* [Brief]
Repeat exactly the lines from the start of the records below through the line that contains "green line: (121, 189)", including both.

- - - - -

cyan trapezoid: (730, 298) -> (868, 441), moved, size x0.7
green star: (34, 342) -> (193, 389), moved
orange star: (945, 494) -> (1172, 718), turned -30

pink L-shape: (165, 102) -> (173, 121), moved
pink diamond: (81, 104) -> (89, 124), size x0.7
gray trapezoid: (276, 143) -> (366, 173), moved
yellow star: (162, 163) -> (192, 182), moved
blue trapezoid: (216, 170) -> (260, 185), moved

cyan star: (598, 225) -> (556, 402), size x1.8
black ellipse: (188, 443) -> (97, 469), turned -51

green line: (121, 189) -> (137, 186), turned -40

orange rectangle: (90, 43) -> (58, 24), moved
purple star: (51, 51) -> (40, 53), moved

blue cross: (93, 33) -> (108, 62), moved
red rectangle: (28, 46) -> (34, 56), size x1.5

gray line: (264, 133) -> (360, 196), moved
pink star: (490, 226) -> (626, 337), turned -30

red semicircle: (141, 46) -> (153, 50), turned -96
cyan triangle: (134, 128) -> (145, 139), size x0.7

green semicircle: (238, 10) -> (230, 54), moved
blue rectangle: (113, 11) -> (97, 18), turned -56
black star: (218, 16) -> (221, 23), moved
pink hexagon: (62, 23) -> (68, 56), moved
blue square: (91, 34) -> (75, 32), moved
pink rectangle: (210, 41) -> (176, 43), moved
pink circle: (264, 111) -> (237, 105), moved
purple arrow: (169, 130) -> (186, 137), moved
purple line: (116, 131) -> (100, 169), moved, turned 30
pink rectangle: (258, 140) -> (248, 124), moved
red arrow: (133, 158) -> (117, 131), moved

- - - - -

* [Task response]
cyan trapezoid: (730, 298) -> (868, 441), moved, size x0.7
green star: (34, 342) -> (193, 389), moved
orange star: (945, 494) -> (1172, 718), turned -30

pink L-shape: (165, 102) -> (173, 121), moved
pink diamond: (81, 104) -> (89, 124), size x0.7
gray trapezoid: (276, 143) -> (366, 173), moved
yellow star: (162, 163) -> (192, 182), moved
blue trapezoid: (216, 170) -> (260, 185), moved

cyan star: (598, 225) -> (556, 402), size x1.8
black ellipse: (188, 443) -> (97, 469), turned -51

green line: (121, 189) -> (137, 186), turned -40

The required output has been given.